## Problem
In duplicating the lines below, keep every word unchanged and drop the pictures.

## Raw data
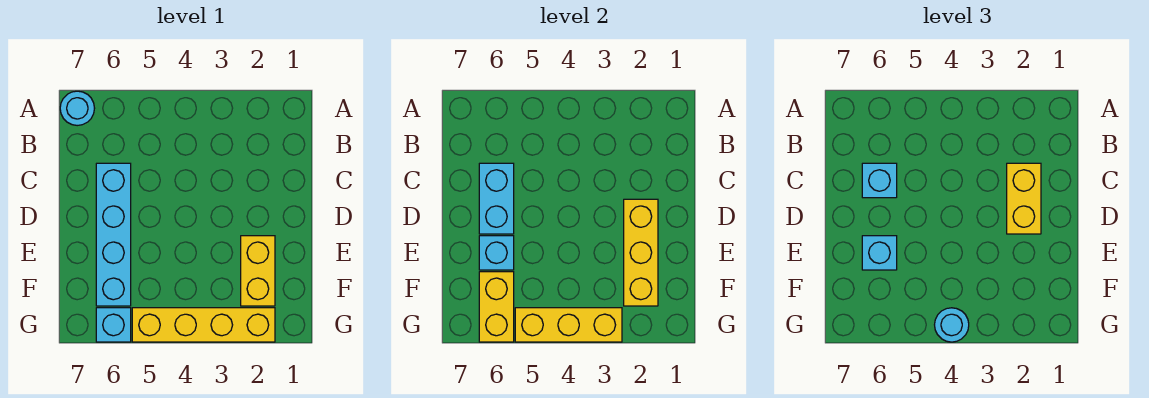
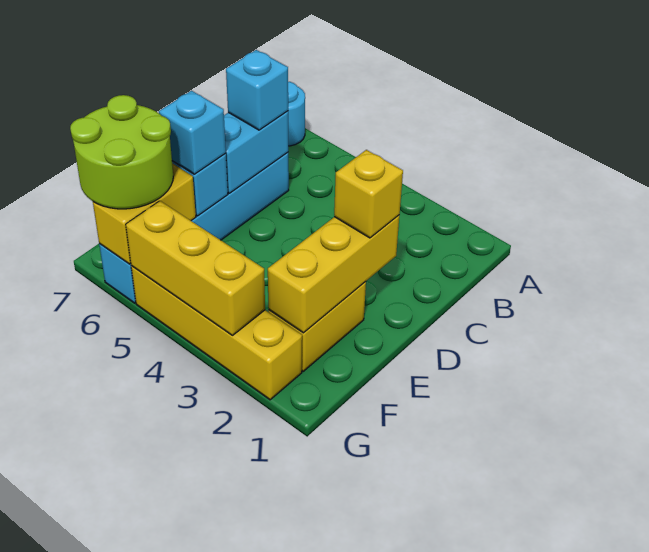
yellow brick C2:D2 level 3 -> yellow brick D2 level 3
none -> lime round brick F6:G7 level 3
cyan round brick G4 level 3 -> none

## Written answer
yellow brick C2:D2 level 3 -> yellow brick D2 level 3
none -> lime round brick F6:G7 level 3
cyan round brick G4 level 3 -> none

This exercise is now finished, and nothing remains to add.